_Task directions_. Every line from the one containing "yellow L-shape: (90, 30) -> (139, 56), moved" through the last line below should be reproduced exactly; please include nothing else.

[Exercise data]

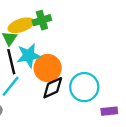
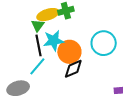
cyan circle: (84, 87) -> (104, 43), moved

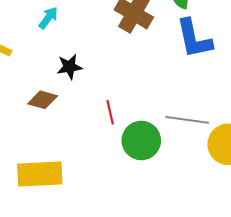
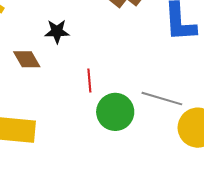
brown diamond: (43, 100) -> (27, 59), turned 36

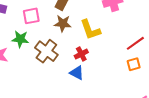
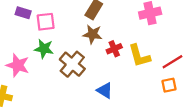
pink square: (31, 16) -> (46, 22), moved
yellow L-shape: (90, 30) -> (139, 56), moved
red cross: (81, 54) -> (114, 49), moved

[/Exercise data]

_Result_.
yellow L-shape: (90, 30) -> (139, 56), moved
red cross: (81, 54) -> (114, 49), moved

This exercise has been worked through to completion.